[start Input rows]
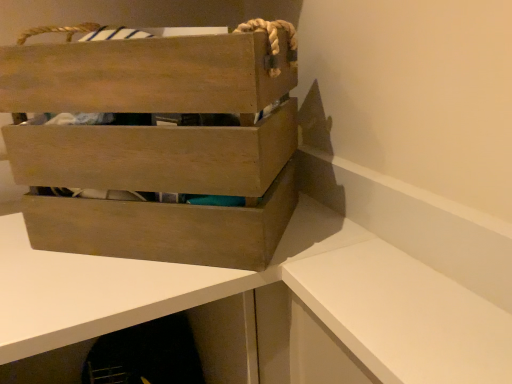
Find the location of `wooden crate at upper left`. wooden crate at upper left is located at coordinates (159, 144).

Describe the element at coordinates (159, 144) in the screenshot. I see `wooden crate at upper left` at that location.

Locate an element on the screen. The image size is (512, 384). wooden crate at upper left is located at coordinates click(110, 298).

What do you see at coordinates (110, 298) in the screenshot?
I see `wooden crate at upper left` at bounding box center [110, 298].

The width and height of the screenshot is (512, 384). I want to click on wooden crate at upper left, so click(x=159, y=144).

Would you say wooden crate at upper left is to the left or to the right of wooden crate at upper left in the picture?

Based on their positions, wooden crate at upper left is located to the right of wooden crate at upper left.

Is the depth of wooden crate at upper left less than that of wooden crate at upper left?

No, the depth of wooden crate at upper left is greater than that of wooden crate at upper left.

Which point is more distant from viewer, (192, 61) or (92, 273)?

The point (92, 273) is behind.

From the picture: From the image's perspective, between wooden crate at upper left and wooden crate at upper left, who is located below?

wooden crate at upper left.

From a real-world perspective, between wooden crate at upper left and wooden crate at upper left, who is vertically lower?

In real-world perspective, wooden crate at upper left is lower.

Considering the sizes of objects wooden crate at upper left and wooden crate at upper left in the image provided, who is wider, wooden crate at upper left or wooden crate at upper left?

wooden crate at upper left is wider.

Considering the relative sizes of wooden crate at upper left and wooden crate at upper left in the image provided, is wooden crate at upper left taller than wooden crate at upper left?

No, wooden crate at upper left is not taller than wooden crate at upper left.

Which of these two, wooden crate at upper left or wooden crate at upper left, is bigger?

Bigger between the two is wooden crate at upper left.

Is wooden crate at upper left inside or outside of wooden crate at upper left?

wooden crate at upper left is spatially situated outside wooden crate at upper left.

Is wooden crate at upper left not close to wooden crate at upper left?

That's not correct — wooden crate at upper left is a little close to wooden crate at upper left.

Could you tell me if wooden crate at upper left is turned towards wooden crate at upper left?

No, wooden crate at upper left is not oriented towards wooden crate at upper left.

How different are the orientations of wooden crate at upper left and wooden crate at upper left in degrees?

They differ by 40.6 degrees in their facing directions.

The height and width of the screenshot is (384, 512). Identify the location of box behind the wooden crate at upper left. (159, 144).

Can you confirm if wooden crate at upper left is positioned to the right of wooden crate at upper left?

Incorrect, wooden crate at upper left is not on the right side of wooden crate at upper left.

In the scene shown: In the image, is wooden crate at upper left positioned in front of or behind wooden crate at upper left?

wooden crate at upper left is positioned closer to the viewer than wooden crate at upper left.

Is point (68, 340) closer to viewer compared to point (169, 88)?

Yes, point (68, 340) is in front of point (169, 88).

From the image's perspective, is wooden crate at upper left located beneath wooden crate at upper left?

Yes, from the image's perspective, wooden crate at upper left is below wooden crate at upper left.

From a real-world perspective, between wooden crate at upper left and wooden crate at upper left, who is vertically lower?

In real-world perspective, wooden crate at upper left is lower.

Considering the sizes of objects wooden crate at upper left and wooden crate at upper left in the image provided, who is wider, wooden crate at upper left or wooden crate at upper left?

wooden crate at upper left.

Can you confirm if wooden crate at upper left is shorter than wooden crate at upper left?

No.

Considering the sizes of objects wooden crate at upper left and wooden crate at upper left in the image provided, who is smaller, wooden crate at upper left or wooden crate at upper left?

wooden crate at upper left is smaller.

Do you think wooden crate at upper left is within wooden crate at upper left, or outside of it?

wooden crate at upper left is outside wooden crate at upper left.

Is wooden crate at upper left not close to wooden crate at upper left?

They are positioned close to each other.

Does wooden crate at upper left turn towards wooden crate at upper left?

No, wooden crate at upper left does not turn towards wooden crate at upper left.

How many degrees apart are the facing directions of wooden crate at upper left and wooden crate at upper left?

The angle between the facing direction of wooden crate at upper left and the facing direction of wooden crate at upper left is 40.6 degrees.

In order to click on table in front of the wooden crate at upper left in this screenshot , I will do `click(110, 298)`.

Where is `box to the right of wooden crate at upper left`? The width and height of the screenshot is (512, 384). box to the right of wooden crate at upper left is located at coordinates (159, 144).

At what (x,y) coordinates should I click in order to perform the action: click on table that is below the wooden crate at upper left (from the image's perspective). Please return your answer as a coordinate pair (x, y). This screenshot has height=384, width=512. Looking at the image, I should click on (110, 298).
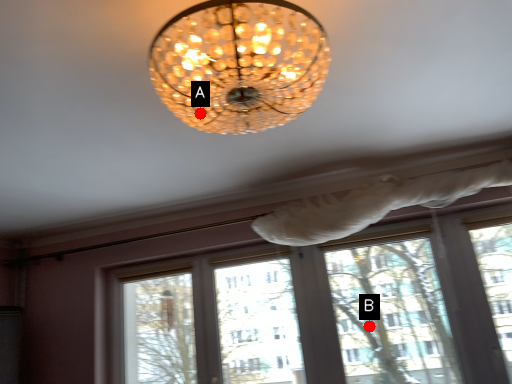
Question: Two points are circled on the image, labeled by A and B beside each circle. Among these points, which one is nearest to the camera?

Choices:
 (A) A is closer
 (B) B is closer

Answer: (A)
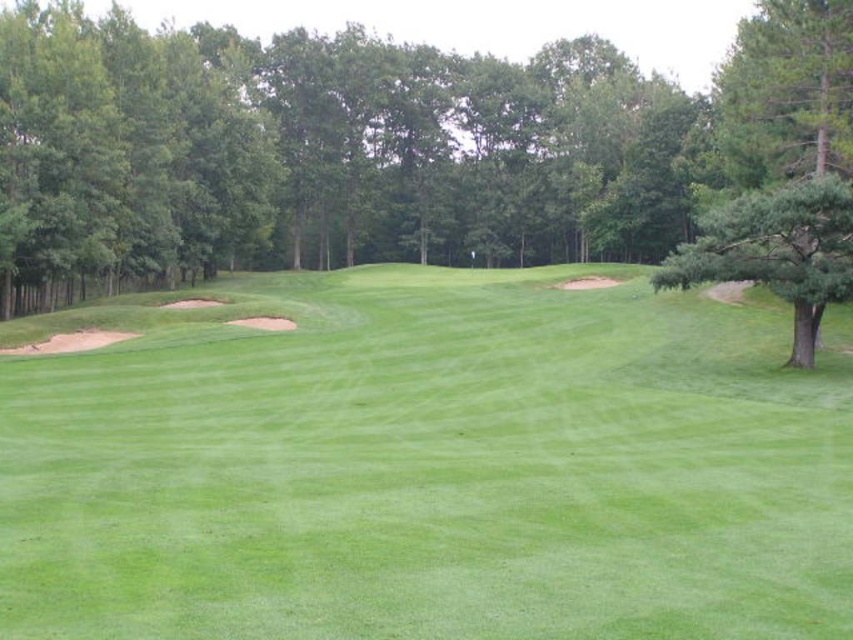
Question: Based on their relative distances, which object is nearer to the green grassy fairway at lower left?

Choices:
 (A) green textured tree at right
 (B) green leafy tree at center

Answer: (A)

Question: Which point is farther from the camera taking this photo?

Choices:
 (A) (566, 518)
 (B) (839, 221)
 (C) (219, 134)

Answer: (C)

Question: Does green grassy fairway at lower left have a smaller size compared to green textured tree at right?

Choices:
 (A) yes
 (B) no

Answer: (A)

Question: Can you confirm if green grassy fairway at lower left is thinner than green textured tree at right?

Choices:
 (A) yes
 (B) no

Answer: (B)

Question: Is green grassy fairway at lower left to the right of green textured tree at right from the viewer's perspective?

Choices:
 (A) no
 (B) yes

Answer: (A)

Question: Which object is the farthest from the green grassy fairway at lower left?

Choices:
 (A) green textured tree at right
 (B) green leafy tree at center

Answer: (B)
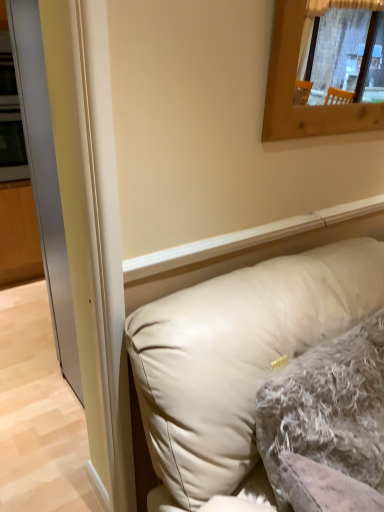
Question: From a real-world perspective, is beige leather pillow at lower right, positioned as the 1th pillow in front-to-back order, positioned above or below transparent glass door at left?

Choices:
 (A) below
 (B) above

Answer: (A)

Question: From the image's perspective, relative to transparent glass door at left, is beige leather pillow at lower right, the second pillow in the back-to-front sequence, above or below?

Choices:
 (A) above
 (B) below

Answer: (B)

Question: Based on their relative distances, which object is farther from the fuzzy gray pillow at center, the first pillow in the back-to-front sequence?

Choices:
 (A) beige leather pillow at lower right, the second pillow in the back-to-front sequence
 (B) transparent glass door at left

Answer: (B)

Question: Which is nearer to the fuzzy gray pillow at center, the first pillow in the back-to-front sequence?

Choices:
 (A) transparent glass door at left
 (B) beige leather pillow at lower right, the second pillow in the back-to-front sequence

Answer: (B)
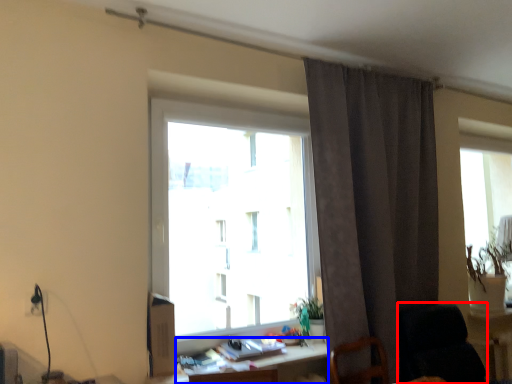
Question: Among these objects, which one is farthest to the camera, rocking chair (highlighted by a red box) or table (highlighted by a blue box)?

Choices:
 (A) rocking chair
 (B) table

Answer: (A)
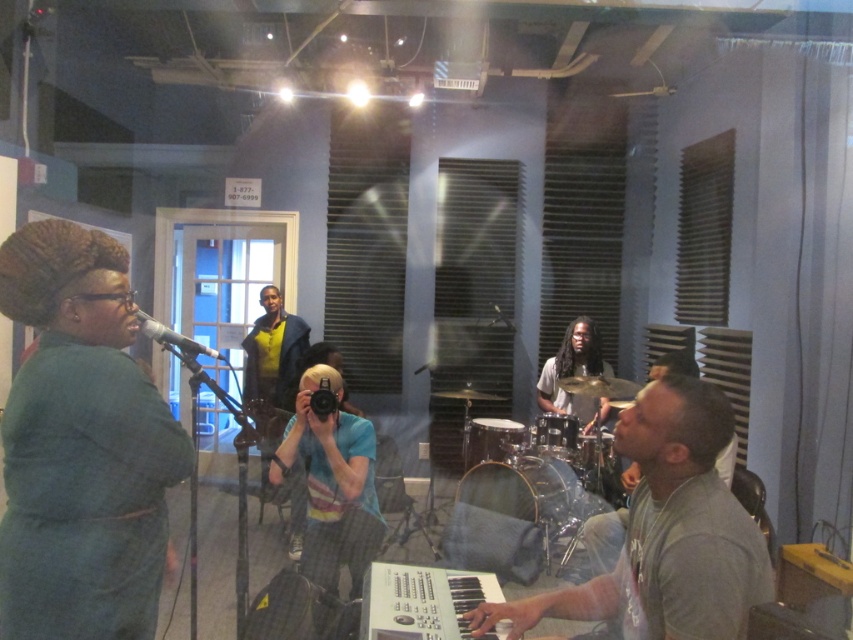
Who is positioned more to the left, black drum at center or shiny metallic drum at center?

From the viewer's perspective, black drum at center appears more on the left side.

Is point (548, 442) positioned behind point (604, 467)?

No, it is in front of (604, 467).

You are a GUI agent. You are given a task and a screenshot of the screen. Output one action in this format:
    pyautogui.click(x=<x>, y=<y>)
    Task: Click on the black drum at center
    This screenshot has height=640, width=853.
    Given the screenshot: What is the action you would take?
    pyautogui.click(x=556, y=435)

Can you confirm if shiny silver drum at center is wider than matte black microphone at left?

Indeed, shiny silver drum at center has a greater width compared to matte black microphone at left.

Does shiny silver drum at center appear on the left side of matte black microphone at left?

No, shiny silver drum at center is not to the left of matte black microphone at left.

The image size is (853, 640). In order to click on shiny silver drum at center in this screenshot , I will do `click(505, 518)`.

Who is lower down, black drum at center or black matte microphone at center?

black drum at center is below.

Is point (560, 449) positioned after point (514, 332)?

No, (560, 449) is closer to viewer.

Is point (544, 419) closer to viewer compared to point (498, 317)?

Yes, it is in front of point (498, 317).

Identify the location of black drum at center. The height and width of the screenshot is (640, 853). (556, 435).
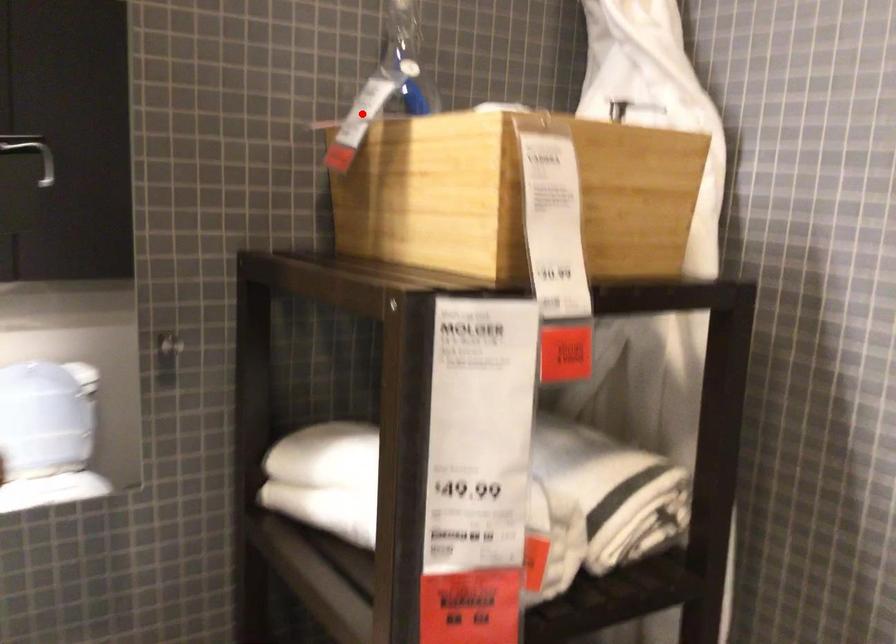
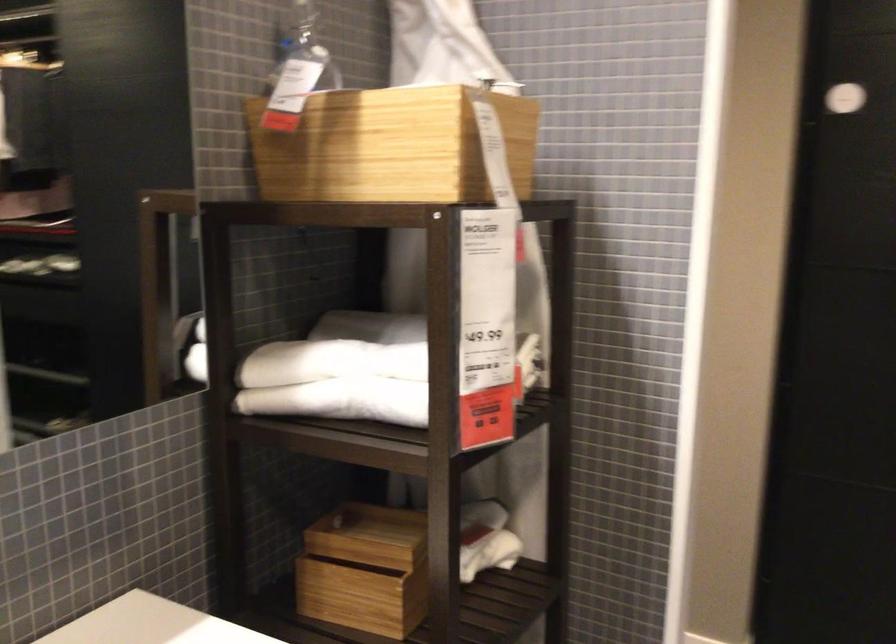
Question: I am providing you with two images of the same scene from different viewpoints. In image1, a red point is highlighted. Considering the same 3D point in image2, which of the following is correct?

Choices:
 (A) It is closer
 (B) It is farther

Answer: (B)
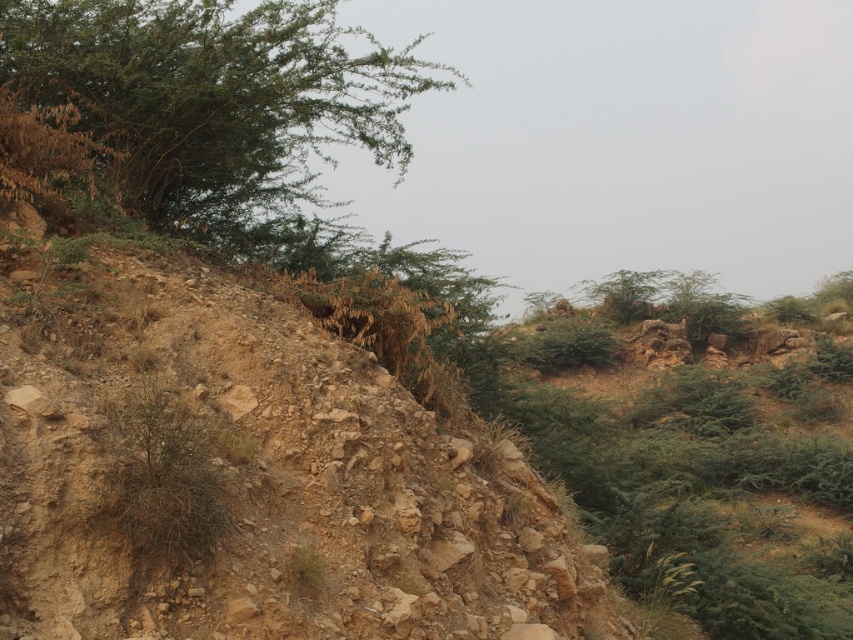
In the scene shown: Which of these two, green leafy shrubs at upper center or green leafy shrub at upper left, stands taller?

green leafy shrub at upper left

This screenshot has height=640, width=853. Identify the location of green leafy shrubs at upper center. (686, 456).

Is dull brown dirt at center closer to the viewer compared to green leafy shrub at upper left?

That is True.

Between point (335, 406) and point (289, 67), which one is positioned in front?

Point (335, 406) is more forward.

The width and height of the screenshot is (853, 640). Find the location of `dull brown dirt at center`. dull brown dirt at center is located at coordinates (248, 474).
[end Input rows]
Pick out and copy each line of the listing that contains the word "microphone". Case counts.

Can you confirm if shiny silver drum at center is wider than matte black microphone at left?
Indeed, shiny silver drum at center has a greater width compared to matte black microphone at left.
Does shiny silver drum at center appear on the left side of matte black microphone at left?
No, shiny silver drum at center is not to the left of matte black microphone at left.
Who is lower down, black drum at center or black matte microphone at center?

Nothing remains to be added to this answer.